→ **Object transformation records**
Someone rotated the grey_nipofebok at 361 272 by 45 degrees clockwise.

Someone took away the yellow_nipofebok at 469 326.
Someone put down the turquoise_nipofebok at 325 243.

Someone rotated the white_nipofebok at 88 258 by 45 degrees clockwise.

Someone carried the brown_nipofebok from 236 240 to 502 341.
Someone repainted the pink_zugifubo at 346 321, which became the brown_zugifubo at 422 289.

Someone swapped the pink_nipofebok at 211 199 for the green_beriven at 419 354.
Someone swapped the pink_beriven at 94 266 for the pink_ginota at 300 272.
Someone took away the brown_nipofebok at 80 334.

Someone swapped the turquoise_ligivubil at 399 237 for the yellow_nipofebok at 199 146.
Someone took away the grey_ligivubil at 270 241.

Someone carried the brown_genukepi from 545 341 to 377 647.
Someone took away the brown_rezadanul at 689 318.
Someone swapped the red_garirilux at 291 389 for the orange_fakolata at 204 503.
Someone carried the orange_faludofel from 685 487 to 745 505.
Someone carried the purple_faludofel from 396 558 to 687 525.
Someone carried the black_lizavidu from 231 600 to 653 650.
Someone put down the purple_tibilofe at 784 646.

→ **ACTIVITY**
The full set of records above must be reproduced exactly in the reply.

→ **OUTPUT OF THE TASK**
Someone rotated the grey_nipofebok at 361 272 by 45 degrees clockwise.

Someone took away the yellow_nipofebok at 469 326.
Someone put down the turquoise_nipofebok at 325 243.

Someone rotated the white_nipofebok at 88 258 by 45 degrees clockwise.

Someone carried the brown_nipofebok from 236 240 to 502 341.
Someone repainted the pink_zugifubo at 346 321, which became the brown_zugifubo at 422 289.

Someone swapped the pink_nipofebok at 211 199 for the green_beriven at 419 354.
Someone swapped the pink_beriven at 94 266 for the pink_ginota at 300 272.
Someone took away the brown_nipofebok at 80 334.

Someone swapped the turquoise_ligivubil at 399 237 for the yellow_nipofebok at 199 146.
Someone took away the grey_ligivubil at 270 241.

Someone carried the brown_genukepi from 545 341 to 377 647.
Someone took away the brown_rezadanul at 689 318.
Someone swapped the red_garirilux at 291 389 for the orange_fakolata at 204 503.
Someone carried the orange_faludofel from 685 487 to 745 505.
Someone carried the purple_faludofel from 396 558 to 687 525.
Someone carried the black_lizavidu from 231 600 to 653 650.
Someone put down the purple_tibilofe at 784 646.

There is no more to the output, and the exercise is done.